Exercise instructions — The data below holds a line containing "removed: orange pot" and a line containing "turned: purple cactus"; please quote exactly those two lines and every line between them, and nothing else.

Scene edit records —
• • • • •

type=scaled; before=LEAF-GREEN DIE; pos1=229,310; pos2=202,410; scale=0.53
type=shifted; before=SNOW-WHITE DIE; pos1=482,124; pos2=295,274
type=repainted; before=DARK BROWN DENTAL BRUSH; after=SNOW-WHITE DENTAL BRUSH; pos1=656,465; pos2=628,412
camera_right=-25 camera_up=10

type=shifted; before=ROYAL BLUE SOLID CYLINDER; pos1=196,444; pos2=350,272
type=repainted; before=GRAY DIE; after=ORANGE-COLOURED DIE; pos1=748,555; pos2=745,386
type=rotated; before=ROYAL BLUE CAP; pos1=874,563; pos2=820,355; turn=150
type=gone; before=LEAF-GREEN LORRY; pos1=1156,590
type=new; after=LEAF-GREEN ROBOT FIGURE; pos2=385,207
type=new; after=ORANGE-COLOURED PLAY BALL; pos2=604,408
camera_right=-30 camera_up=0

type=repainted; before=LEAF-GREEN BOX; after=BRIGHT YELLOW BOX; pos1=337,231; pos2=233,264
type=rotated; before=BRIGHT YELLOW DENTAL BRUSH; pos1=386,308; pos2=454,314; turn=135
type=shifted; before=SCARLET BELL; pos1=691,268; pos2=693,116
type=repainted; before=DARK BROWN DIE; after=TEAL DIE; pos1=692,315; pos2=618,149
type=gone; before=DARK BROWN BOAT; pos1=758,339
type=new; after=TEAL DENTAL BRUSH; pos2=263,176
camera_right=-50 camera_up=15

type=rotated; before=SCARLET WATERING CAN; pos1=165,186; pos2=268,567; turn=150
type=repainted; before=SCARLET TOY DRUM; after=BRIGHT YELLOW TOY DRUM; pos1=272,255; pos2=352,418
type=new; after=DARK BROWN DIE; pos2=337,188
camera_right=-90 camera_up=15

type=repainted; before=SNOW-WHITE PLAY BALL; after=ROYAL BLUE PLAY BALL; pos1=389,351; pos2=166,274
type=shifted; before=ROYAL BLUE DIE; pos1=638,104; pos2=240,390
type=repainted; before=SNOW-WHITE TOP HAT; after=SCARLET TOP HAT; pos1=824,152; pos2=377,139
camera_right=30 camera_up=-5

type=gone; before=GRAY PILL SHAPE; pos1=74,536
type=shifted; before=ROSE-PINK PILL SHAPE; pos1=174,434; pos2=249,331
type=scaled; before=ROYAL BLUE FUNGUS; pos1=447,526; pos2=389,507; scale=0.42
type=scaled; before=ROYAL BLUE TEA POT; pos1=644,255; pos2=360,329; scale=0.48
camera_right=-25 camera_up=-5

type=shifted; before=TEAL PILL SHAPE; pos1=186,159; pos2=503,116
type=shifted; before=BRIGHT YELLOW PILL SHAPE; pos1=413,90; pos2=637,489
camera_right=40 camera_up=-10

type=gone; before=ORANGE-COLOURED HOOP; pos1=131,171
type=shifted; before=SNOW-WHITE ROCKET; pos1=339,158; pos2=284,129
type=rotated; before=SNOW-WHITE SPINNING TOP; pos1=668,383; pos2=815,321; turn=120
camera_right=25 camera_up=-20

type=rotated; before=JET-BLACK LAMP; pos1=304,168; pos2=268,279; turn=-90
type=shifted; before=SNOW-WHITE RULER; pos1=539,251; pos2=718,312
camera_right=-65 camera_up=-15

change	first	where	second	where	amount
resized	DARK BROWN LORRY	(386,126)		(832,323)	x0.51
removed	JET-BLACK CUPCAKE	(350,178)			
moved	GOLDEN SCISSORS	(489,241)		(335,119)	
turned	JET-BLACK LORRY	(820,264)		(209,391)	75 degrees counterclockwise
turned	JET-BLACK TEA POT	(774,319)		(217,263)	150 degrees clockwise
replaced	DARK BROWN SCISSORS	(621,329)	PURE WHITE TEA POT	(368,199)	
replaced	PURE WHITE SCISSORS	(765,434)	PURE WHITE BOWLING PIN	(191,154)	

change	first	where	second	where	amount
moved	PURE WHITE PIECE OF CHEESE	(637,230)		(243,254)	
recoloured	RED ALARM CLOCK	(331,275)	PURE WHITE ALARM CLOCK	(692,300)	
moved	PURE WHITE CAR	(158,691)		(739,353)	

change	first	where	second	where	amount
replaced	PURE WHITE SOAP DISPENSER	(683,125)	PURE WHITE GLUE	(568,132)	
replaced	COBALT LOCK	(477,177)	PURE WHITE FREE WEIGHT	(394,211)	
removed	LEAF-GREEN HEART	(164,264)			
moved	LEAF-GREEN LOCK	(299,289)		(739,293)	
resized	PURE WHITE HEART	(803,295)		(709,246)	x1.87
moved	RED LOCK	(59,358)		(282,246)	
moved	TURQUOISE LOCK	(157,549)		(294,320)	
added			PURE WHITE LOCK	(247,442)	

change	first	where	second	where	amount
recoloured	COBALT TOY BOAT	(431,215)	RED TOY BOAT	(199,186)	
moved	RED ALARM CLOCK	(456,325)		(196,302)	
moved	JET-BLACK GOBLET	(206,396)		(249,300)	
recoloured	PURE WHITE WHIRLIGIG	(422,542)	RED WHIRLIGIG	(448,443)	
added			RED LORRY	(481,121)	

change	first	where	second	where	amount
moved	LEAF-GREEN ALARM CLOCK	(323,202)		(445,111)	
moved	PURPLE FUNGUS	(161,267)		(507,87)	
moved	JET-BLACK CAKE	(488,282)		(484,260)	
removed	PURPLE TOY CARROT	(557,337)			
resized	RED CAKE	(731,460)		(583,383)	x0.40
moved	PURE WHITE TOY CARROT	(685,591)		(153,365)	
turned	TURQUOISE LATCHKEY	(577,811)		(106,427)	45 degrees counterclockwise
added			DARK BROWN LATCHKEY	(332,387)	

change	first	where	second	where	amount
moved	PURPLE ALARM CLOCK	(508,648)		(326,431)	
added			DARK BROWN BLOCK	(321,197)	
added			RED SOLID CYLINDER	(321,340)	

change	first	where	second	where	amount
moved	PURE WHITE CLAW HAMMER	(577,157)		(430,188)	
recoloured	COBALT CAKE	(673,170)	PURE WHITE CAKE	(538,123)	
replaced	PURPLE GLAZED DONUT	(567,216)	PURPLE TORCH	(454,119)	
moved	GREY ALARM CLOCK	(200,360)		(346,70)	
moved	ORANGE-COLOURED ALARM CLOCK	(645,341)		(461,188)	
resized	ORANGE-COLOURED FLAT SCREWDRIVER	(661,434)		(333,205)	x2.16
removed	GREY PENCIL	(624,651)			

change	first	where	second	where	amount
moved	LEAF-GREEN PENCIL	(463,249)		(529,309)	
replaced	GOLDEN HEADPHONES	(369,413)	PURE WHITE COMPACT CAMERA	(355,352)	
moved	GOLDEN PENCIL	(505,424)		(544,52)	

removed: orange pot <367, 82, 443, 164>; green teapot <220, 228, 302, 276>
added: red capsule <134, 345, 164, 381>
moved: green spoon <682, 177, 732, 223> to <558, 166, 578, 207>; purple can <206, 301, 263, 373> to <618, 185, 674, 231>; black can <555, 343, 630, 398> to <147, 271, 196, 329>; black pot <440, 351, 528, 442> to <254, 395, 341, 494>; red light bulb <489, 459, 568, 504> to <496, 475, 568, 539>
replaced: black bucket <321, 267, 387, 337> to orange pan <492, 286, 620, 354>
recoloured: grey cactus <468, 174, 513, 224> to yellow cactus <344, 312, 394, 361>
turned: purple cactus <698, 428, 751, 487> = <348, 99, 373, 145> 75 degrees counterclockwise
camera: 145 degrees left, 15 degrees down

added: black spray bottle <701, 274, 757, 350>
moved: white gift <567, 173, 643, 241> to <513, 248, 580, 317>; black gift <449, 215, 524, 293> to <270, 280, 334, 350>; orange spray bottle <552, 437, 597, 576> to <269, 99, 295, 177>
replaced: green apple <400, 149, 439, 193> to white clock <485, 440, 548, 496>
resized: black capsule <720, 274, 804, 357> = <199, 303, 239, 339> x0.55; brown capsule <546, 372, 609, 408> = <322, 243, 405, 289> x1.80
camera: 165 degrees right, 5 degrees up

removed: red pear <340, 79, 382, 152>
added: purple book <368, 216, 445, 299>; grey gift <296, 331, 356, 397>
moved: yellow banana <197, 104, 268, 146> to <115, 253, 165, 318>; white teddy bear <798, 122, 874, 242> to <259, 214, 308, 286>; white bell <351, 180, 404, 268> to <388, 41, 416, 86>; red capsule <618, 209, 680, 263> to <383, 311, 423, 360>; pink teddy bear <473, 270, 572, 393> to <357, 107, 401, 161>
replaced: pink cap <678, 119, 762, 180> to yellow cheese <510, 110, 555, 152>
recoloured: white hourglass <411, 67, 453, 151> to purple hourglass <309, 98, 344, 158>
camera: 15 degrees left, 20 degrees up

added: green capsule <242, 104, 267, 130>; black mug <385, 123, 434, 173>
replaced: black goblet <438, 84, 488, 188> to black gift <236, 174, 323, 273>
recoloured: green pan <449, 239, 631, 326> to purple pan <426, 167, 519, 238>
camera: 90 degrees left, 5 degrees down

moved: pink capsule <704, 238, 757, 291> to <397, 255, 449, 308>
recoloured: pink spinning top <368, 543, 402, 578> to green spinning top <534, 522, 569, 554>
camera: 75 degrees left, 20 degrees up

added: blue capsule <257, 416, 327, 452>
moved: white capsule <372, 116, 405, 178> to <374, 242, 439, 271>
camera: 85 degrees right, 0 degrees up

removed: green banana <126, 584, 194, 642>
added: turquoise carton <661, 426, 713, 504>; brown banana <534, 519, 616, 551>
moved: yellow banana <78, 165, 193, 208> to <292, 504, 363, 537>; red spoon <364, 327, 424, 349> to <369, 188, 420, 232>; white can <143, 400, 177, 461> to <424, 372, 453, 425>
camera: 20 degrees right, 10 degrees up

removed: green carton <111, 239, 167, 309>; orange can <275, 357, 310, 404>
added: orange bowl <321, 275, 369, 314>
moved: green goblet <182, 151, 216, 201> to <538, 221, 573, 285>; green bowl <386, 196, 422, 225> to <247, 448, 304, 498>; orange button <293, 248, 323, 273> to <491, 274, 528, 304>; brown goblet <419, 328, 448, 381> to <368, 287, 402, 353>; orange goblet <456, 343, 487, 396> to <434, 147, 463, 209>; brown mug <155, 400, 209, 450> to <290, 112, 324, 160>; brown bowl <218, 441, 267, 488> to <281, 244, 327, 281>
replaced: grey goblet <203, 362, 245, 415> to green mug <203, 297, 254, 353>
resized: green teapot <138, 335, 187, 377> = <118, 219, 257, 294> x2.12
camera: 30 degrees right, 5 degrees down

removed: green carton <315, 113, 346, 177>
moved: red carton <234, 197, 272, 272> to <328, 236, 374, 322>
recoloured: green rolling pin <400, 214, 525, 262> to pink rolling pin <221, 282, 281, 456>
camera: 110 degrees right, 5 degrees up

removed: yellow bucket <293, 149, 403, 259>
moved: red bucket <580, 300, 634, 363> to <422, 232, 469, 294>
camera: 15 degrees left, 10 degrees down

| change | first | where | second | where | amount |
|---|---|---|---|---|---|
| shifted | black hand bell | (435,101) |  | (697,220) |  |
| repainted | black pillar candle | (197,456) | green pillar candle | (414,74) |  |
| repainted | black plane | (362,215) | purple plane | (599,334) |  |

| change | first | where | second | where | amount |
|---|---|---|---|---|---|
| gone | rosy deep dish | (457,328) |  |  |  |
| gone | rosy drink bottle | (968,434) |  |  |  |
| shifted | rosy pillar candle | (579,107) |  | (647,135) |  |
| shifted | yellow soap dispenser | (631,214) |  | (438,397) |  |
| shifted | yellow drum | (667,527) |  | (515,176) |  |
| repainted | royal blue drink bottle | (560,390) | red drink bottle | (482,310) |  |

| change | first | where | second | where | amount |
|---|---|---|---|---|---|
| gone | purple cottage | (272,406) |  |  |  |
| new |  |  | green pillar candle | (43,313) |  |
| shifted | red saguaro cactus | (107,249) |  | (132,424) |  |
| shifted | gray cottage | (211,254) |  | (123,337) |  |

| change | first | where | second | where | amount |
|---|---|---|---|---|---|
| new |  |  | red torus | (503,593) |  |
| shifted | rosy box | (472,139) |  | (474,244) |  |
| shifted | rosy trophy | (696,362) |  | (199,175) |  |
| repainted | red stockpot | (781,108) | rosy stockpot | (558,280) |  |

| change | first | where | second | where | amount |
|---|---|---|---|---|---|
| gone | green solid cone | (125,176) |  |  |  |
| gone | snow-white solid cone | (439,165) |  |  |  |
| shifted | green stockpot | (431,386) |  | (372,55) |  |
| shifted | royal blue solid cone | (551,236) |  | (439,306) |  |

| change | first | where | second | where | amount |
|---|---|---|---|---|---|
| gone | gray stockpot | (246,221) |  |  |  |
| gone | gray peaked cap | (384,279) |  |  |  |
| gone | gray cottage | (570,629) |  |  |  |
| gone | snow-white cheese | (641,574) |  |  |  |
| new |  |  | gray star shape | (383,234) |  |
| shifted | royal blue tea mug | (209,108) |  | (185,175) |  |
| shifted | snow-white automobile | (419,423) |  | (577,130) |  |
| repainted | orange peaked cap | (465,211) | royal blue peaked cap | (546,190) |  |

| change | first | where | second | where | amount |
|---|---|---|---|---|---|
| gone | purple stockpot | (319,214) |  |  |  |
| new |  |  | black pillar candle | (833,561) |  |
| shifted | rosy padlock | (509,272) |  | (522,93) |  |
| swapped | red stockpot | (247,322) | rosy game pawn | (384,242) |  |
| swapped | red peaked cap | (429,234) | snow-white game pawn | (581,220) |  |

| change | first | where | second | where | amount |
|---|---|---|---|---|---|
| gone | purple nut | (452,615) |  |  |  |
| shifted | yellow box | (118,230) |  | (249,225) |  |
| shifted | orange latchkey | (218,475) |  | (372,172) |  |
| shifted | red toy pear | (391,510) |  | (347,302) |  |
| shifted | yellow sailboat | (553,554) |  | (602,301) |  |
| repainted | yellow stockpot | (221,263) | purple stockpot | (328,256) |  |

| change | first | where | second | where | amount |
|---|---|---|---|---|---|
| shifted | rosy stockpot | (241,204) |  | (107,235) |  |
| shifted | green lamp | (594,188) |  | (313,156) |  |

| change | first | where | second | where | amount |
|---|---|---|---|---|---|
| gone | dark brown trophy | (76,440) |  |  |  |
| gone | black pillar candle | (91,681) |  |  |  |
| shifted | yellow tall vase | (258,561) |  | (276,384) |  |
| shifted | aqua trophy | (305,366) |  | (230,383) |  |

• • • • •

Response area —
removed: orange pot <367, 82, 443, 164>; green teapot <220, 228, 302, 276>
added: red capsule <134, 345, 164, 381>
moved: green spoon <682, 177, 732, 223> to <558, 166, 578, 207>; purple can <206, 301, 263, 373> to <618, 185, 674, 231>; black can <555, 343, 630, 398> to <147, 271, 196, 329>; black pot <440, 351, 528, 442> to <254, 395, 341, 494>; red light bulb <489, 459, 568, 504> to <496, 475, 568, 539>
replaced: black bucket <321, 267, 387, 337> to orange pan <492, 286, 620, 354>
recoloured: grey cactus <468, 174, 513, 224> to yellow cactus <344, 312, 394, 361>
turned: purple cactus <698, 428, 751, 487> = <348, 99, 373, 145> 75 degrees counterclockwise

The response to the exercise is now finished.